Input for this task —

_____

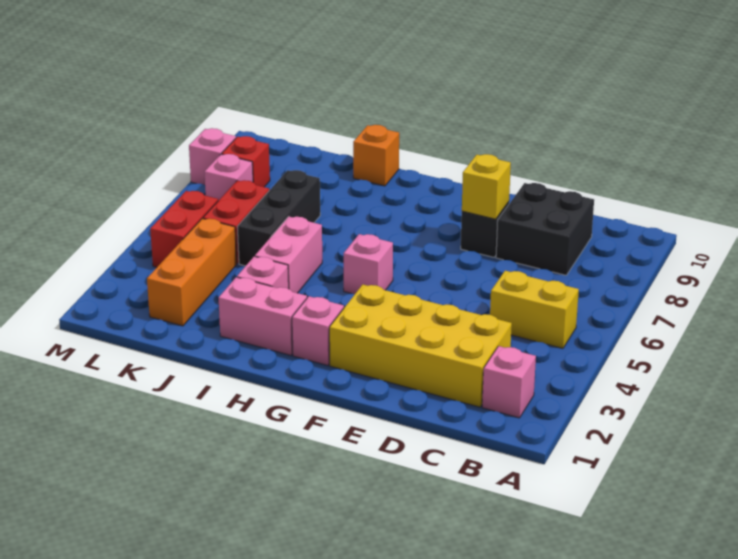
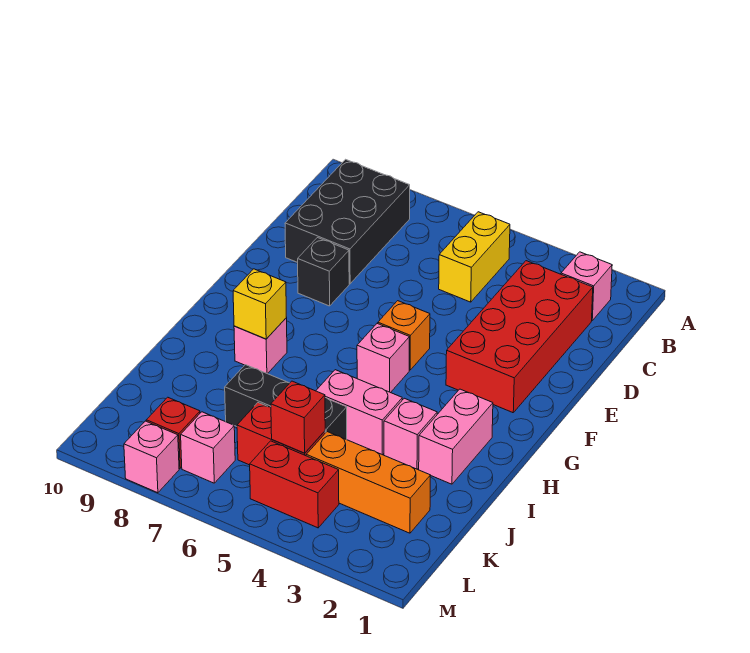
yellow brick C2:F3 level 1 -> red brick C2:F3 level 1
black brick C8:D9 level 1 -> black brick B8:D9 level 1
yellow brick E8 level 2 -> yellow brick H8 level 2
pink brick G2 level 1 -> pink brick H8 level 1
orange brick I10 level 1 -> orange brick F5 level 1
none -> red brick K5 level 2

_____

What you are asked to do —
Leaving out all lines before the one containing "yellow brick E8", copy that line and the rest through the end of the listing above exactly.

Answer box —
yellow brick E8 level 2 -> yellow brick H8 level 2
pink brick G2 level 1 -> pink brick H8 level 1
orange brick I10 level 1 -> orange brick F5 level 1
none -> red brick K5 level 2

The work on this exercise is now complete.